__RECORDS FOR THIS EXERCISE__

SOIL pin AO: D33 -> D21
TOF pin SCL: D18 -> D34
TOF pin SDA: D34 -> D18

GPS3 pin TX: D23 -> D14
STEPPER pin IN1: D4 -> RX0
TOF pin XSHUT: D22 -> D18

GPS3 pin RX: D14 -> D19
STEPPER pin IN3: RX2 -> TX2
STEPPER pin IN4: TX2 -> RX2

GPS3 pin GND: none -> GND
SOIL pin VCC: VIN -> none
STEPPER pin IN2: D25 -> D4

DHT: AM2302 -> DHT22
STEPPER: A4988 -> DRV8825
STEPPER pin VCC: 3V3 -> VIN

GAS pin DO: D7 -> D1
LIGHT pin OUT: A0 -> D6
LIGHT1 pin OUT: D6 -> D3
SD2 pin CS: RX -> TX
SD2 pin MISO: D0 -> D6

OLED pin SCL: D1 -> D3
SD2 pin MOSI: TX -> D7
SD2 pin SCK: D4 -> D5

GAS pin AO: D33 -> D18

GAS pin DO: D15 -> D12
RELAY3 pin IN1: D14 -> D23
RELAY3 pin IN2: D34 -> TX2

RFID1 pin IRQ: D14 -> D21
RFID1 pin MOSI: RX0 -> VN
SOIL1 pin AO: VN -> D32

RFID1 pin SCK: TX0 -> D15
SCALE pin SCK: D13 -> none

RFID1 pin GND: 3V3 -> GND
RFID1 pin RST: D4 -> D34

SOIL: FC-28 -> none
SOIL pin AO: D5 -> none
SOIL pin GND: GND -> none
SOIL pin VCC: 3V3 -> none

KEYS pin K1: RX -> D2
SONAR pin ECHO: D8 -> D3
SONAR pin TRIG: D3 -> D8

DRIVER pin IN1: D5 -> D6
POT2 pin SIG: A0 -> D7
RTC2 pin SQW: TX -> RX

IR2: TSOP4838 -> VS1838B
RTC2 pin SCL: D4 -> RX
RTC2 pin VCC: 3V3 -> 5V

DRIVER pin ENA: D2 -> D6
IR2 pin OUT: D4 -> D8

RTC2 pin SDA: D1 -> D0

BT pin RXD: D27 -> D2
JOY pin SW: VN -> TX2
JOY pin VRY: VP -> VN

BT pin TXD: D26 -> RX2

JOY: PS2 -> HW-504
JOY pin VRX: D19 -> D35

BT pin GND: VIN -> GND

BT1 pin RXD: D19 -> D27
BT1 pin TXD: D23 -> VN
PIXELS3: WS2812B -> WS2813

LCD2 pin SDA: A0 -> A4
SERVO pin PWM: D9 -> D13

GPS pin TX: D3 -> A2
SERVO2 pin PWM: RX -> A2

__WORK TASK__
Copy out the entire listing exactly.

__TASK RESPONSE__
SOIL pin AO: D33 -> D21
TOF pin SCL: D18 -> D34
TOF pin SDA: D34 -> D18

GPS3 pin TX: D23 -> D14
STEPPER pin IN1: D4 -> RX0
TOF pin XSHUT: D22 -> D18

GPS3 pin RX: D14 -> D19
STEPPER pin IN3: RX2 -> TX2
STEPPER pin IN4: TX2 -> RX2

GPS3 pin GND: none -> GND
SOIL pin VCC: VIN -> none
STEPPER pin IN2: D25 -> D4

DHT: AM2302 -> DHT22
STEPPER: A4988 -> DRV8825
STEPPER pin VCC: 3V3 -> VIN

GAS pin DO: D7 -> D1
LIGHT pin OUT: A0 -> D6
LIGHT1 pin OUT: D6 -> D3
SD2 pin CS: RX -> TX
SD2 pin MISO: D0 -> D6

OLED pin SCL: D1 -> D3
SD2 pin MOSI: TX -> D7
SD2 pin SCK: D4 -> D5

GAS pin AO: D33 -> D18

GAS pin DO: D15 -> D12
RELAY3 pin IN1: D14 -> D23
RELAY3 pin IN2: D34 -> TX2

RFID1 pin IRQ: D14 -> D21
RFID1 pin MOSI: RX0 -> VN
SOIL1 pin AO: VN -> D32

RFID1 pin SCK: TX0 -> D15
SCALE pin SCK: D13 -> none

RFID1 pin GND: 3V3 -> GND
RFID1 pin RST: D4 -> D34

SOIL: FC-28 -> none
SOIL pin AO: D5 -> none
SOIL pin GND: GND -> none
SOIL pin VCC: 3V3 -> none

KEYS pin K1: RX -> D2
SONAR pin ECHO: D8 -> D3
SONAR pin TRIG: D3 -> D8

DRIVER pin IN1: D5 -> D6
POT2 pin SIG: A0 -> D7
RTC2 pin SQW: TX -> RX

IR2: TSOP4838 -> VS1838B
RTC2 pin SCL: D4 -> RX
RTC2 pin VCC: 3V3 -> 5V

DRIVER pin ENA: D2 -> D6
IR2 pin OUT: D4 -> D8

RTC2 pin SDA: D1 -> D0

BT pin RXD: D27 -> D2
JOY pin SW: VN -> TX2
JOY pin VRY: VP -> VN

BT pin TXD: D26 -> RX2

JOY: PS2 -> HW-504
JOY pin VRX: D19 -> D35

BT pin GND: VIN -> GND

BT1 pin RXD: D19 -> D27
BT1 pin TXD: D23 -> VN
PIXELS3: WS2812B -> WS2813

LCD2 pin SDA: A0 -> A4
SERVO pin PWM: D9 -> D13

GPS pin TX: D3 -> A2
SERVO2 pin PWM: RX -> A2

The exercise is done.